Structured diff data
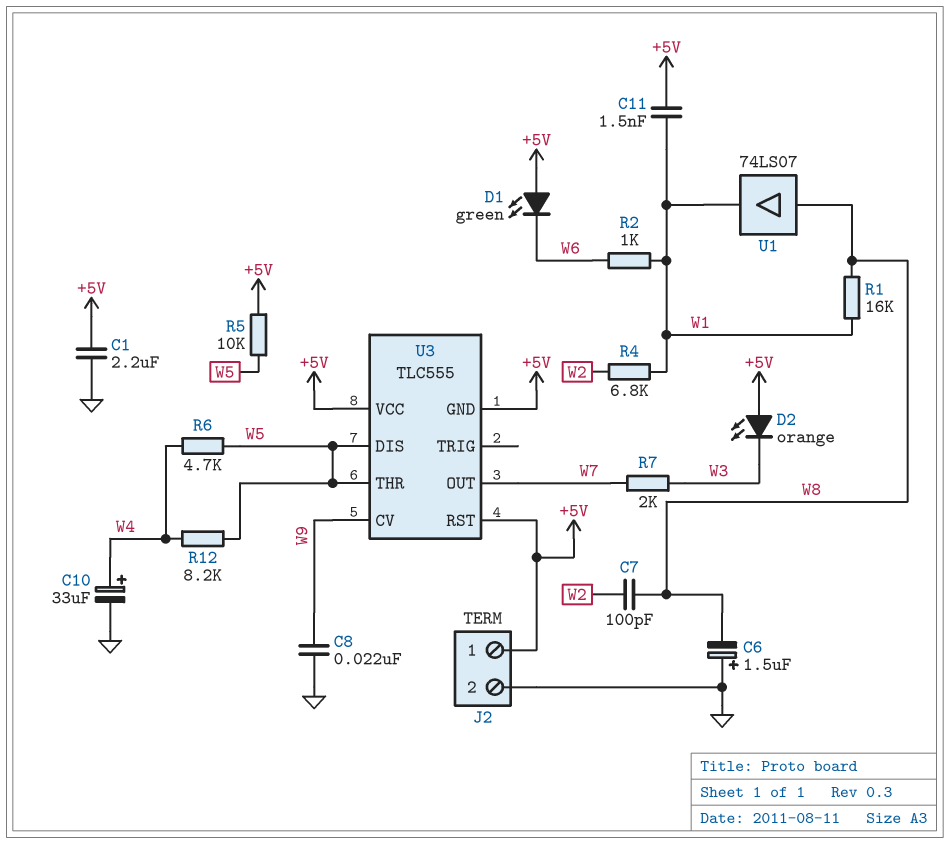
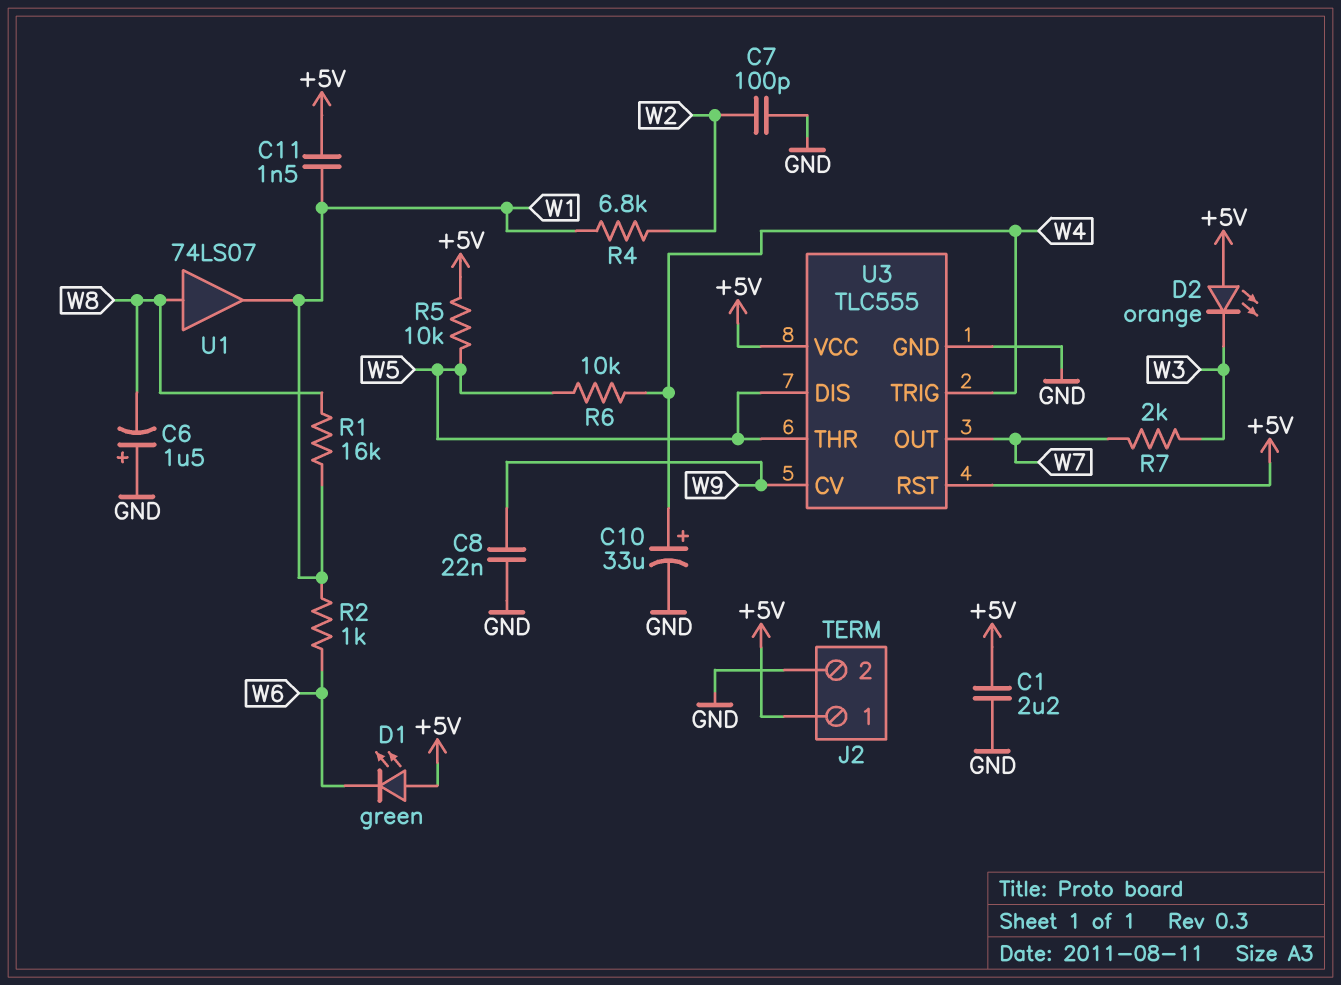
C7: 100pF (W2, W8) -> 100pF (GND, W2)
R6: 4.7k (W4, W5) -> 10k (W4, W5)
R12: 8.2k (W4, W5) -> none
U3 pin GND: +5V -> GND
U3 pin TRIG: none -> W4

*To do*:
Would you print all of the entries exactly, omitting any image?

*Written solution*:
C7: 100pF (W2, W8) -> 100pF (GND, W2)
R6: 4.7k (W4, W5) -> 10k (W4, W5)
R12: 8.2k (W4, W5) -> none
U3 pin GND: +5V -> GND
U3 pin TRIG: none -> W4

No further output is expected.